*** EXERCISE INPUT ***

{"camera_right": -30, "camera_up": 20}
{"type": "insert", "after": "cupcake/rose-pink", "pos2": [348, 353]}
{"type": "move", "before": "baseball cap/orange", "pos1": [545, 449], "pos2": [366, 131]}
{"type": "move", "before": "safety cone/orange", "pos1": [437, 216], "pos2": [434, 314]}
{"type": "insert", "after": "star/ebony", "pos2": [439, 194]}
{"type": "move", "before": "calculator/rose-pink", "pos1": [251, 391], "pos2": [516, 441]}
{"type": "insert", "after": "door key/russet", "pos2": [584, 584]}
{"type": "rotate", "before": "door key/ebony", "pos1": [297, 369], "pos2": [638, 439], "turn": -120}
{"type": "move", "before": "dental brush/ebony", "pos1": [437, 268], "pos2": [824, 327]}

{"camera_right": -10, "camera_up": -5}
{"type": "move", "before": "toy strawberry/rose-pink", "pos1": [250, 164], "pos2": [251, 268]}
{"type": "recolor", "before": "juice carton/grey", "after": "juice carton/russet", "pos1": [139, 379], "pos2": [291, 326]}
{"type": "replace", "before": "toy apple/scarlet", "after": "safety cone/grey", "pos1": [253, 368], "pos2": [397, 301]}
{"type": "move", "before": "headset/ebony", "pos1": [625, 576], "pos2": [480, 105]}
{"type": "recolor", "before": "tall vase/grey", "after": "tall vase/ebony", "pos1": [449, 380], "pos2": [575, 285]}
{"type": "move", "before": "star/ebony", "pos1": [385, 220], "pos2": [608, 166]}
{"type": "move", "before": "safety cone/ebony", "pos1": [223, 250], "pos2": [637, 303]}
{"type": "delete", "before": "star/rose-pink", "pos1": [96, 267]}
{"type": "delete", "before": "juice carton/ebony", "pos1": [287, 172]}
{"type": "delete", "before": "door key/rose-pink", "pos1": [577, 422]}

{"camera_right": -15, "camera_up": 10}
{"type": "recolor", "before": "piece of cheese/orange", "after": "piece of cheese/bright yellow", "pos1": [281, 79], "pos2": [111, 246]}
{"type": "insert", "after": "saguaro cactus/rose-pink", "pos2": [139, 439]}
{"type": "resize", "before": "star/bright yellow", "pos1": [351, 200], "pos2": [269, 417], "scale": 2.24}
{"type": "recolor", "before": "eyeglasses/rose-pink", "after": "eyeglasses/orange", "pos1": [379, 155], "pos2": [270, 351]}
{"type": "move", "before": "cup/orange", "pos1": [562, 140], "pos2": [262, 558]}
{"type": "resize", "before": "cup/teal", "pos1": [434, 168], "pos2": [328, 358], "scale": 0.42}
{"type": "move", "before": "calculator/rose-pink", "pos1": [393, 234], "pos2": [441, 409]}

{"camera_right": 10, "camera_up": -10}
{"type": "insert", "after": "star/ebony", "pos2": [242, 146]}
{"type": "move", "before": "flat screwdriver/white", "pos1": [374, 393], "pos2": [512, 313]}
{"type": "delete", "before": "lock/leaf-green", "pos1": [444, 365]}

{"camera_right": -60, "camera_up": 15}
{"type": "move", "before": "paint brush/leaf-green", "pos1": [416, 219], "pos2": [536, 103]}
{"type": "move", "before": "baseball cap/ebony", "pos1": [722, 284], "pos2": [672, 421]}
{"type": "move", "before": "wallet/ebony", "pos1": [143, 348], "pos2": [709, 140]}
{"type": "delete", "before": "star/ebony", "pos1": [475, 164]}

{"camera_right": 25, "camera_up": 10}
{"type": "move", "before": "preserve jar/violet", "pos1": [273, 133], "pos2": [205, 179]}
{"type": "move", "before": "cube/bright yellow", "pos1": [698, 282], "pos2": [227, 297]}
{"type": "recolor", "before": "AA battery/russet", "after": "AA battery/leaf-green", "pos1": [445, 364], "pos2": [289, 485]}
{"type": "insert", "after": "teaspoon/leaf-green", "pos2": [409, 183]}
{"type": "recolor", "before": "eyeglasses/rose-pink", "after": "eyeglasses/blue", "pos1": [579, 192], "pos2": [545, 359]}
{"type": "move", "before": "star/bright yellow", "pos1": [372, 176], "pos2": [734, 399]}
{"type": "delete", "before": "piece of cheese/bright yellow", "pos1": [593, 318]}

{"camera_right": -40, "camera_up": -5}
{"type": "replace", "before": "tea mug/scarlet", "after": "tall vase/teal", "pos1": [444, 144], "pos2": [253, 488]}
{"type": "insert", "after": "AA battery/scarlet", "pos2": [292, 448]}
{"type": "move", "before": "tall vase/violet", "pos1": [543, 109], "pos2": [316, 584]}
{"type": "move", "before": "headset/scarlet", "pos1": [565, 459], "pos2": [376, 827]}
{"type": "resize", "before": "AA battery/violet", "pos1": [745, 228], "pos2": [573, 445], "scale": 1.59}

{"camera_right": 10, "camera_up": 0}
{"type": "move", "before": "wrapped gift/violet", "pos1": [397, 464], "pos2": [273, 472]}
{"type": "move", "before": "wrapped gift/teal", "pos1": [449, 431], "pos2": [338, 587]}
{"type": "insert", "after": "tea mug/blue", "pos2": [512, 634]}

*** End of EXERCISE INPUT ***

# PROBLEM STATEMENT
All of the records need to be returned exactly as they are.

# TASK RESULT
{"camera_right": -30, "camera_up": 20}
{"type": "insert", "after": "cupcake/rose-pink", "pos2": [348, 353]}
{"type": "move", "before": "baseball cap/orange", "pos1": [545, 449], "pos2": [366, 131]}
{"type": "move", "before": "safety cone/orange", "pos1": [437, 216], "pos2": [434, 314]}
{"type": "insert", "after": "star/ebony", "pos2": [439, 194]}
{"type": "move", "before": "calculator/rose-pink", "pos1": [251, 391], "pos2": [516, 441]}
{"type": "insert", "after": "door key/russet", "pos2": [584, 584]}
{"type": "rotate", "before": "door key/ebony", "pos1": [297, 369], "pos2": [638, 439], "turn": -120}
{"type": "move", "before": "dental brush/ebony", "pos1": [437, 268], "pos2": [824, 327]}

{"camera_right": -10, "camera_up": -5}
{"type": "move", "before": "toy strawberry/rose-pink", "pos1": [250, 164], "pos2": [251, 268]}
{"type": "recolor", "before": "juice carton/grey", "after": "juice carton/russet", "pos1": [139, 379], "pos2": [291, 326]}
{"type": "replace", "before": "toy apple/scarlet", "after": "safety cone/grey", "pos1": [253, 368], "pos2": [397, 301]}
{"type": "move", "before": "headset/ebony", "pos1": [625, 576], "pos2": [480, 105]}
{"type": "recolor", "before": "tall vase/grey", "after": "tall vase/ebony", "pos1": [449, 380], "pos2": [575, 285]}
{"type": "move", "before": "star/ebony", "pos1": [385, 220], "pos2": [608, 166]}
{"type": "move", "before": "safety cone/ebony", "pos1": [223, 250], "pos2": [637, 303]}
{"type": "delete", "before": "star/rose-pink", "pos1": [96, 267]}
{"type": "delete", "before": "juice carton/ebony", "pos1": [287, 172]}
{"type": "delete", "before": "door key/rose-pink", "pos1": [577, 422]}

{"camera_right": -15, "camera_up": 10}
{"type": "recolor", "before": "piece of cheese/orange", "after": "piece of cheese/bright yellow", "pos1": [281, 79], "pos2": [111, 246]}
{"type": "insert", "after": "saguaro cactus/rose-pink", "pos2": [139, 439]}
{"type": "resize", "before": "star/bright yellow", "pos1": [351, 200], "pos2": [269, 417], "scale": 2.24}
{"type": "recolor", "before": "eyeglasses/rose-pink", "after": "eyeglasses/orange", "pos1": [379, 155], "pos2": [270, 351]}
{"type": "move", "before": "cup/orange", "pos1": [562, 140], "pos2": [262, 558]}
{"type": "resize", "before": "cup/teal", "pos1": [434, 168], "pos2": [328, 358], "scale": 0.42}
{"type": "move", "before": "calculator/rose-pink", "pos1": [393, 234], "pos2": [441, 409]}

{"camera_right": 10, "camera_up": -10}
{"type": "insert", "after": "star/ebony", "pos2": [242, 146]}
{"type": "move", "before": "flat screwdriver/white", "pos1": [374, 393], "pos2": [512, 313]}
{"type": "delete", "before": "lock/leaf-green", "pos1": [444, 365]}

{"camera_right": -60, "camera_up": 15}
{"type": "move", "before": "paint brush/leaf-green", "pos1": [416, 219], "pos2": [536, 103]}
{"type": "move", "before": "baseball cap/ebony", "pos1": [722, 284], "pos2": [672, 421]}
{"type": "move", "before": "wallet/ebony", "pos1": [143, 348], "pos2": [709, 140]}
{"type": "delete", "before": "star/ebony", "pos1": [475, 164]}

{"camera_right": 25, "camera_up": 10}
{"type": "move", "before": "preserve jar/violet", "pos1": [273, 133], "pos2": [205, 179]}
{"type": "move", "before": "cube/bright yellow", "pos1": [698, 282], "pos2": [227, 297]}
{"type": "recolor", "before": "AA battery/russet", "after": "AA battery/leaf-green", "pos1": [445, 364], "pos2": [289, 485]}
{"type": "insert", "after": "teaspoon/leaf-green", "pos2": [409, 183]}
{"type": "recolor", "before": "eyeglasses/rose-pink", "after": "eyeglasses/blue", "pos1": [579, 192], "pos2": [545, 359]}
{"type": "move", "before": "star/bright yellow", "pos1": [372, 176], "pos2": [734, 399]}
{"type": "delete", "before": "piece of cheese/bright yellow", "pos1": [593, 318]}

{"camera_right": -40, "camera_up": -5}
{"type": "replace", "before": "tea mug/scarlet", "after": "tall vase/teal", "pos1": [444, 144], "pos2": [253, 488]}
{"type": "insert", "after": "AA battery/scarlet", "pos2": [292, 448]}
{"type": "move", "before": "tall vase/violet", "pos1": [543, 109], "pos2": [316, 584]}
{"type": "move", "before": "headset/scarlet", "pos1": [565, 459], "pos2": [376, 827]}
{"type": "resize", "before": "AA battery/violet", "pos1": [745, 228], "pos2": [573, 445], "scale": 1.59}

{"camera_right": 10, "camera_up": 0}
{"type": "move", "before": "wrapped gift/violet", "pos1": [397, 464], "pos2": [273, 472]}
{"type": "move", "before": "wrapped gift/teal", "pos1": [449, 431], "pos2": [338, 587]}
{"type": "insert", "after": "tea mug/blue", "pos2": [512, 634]}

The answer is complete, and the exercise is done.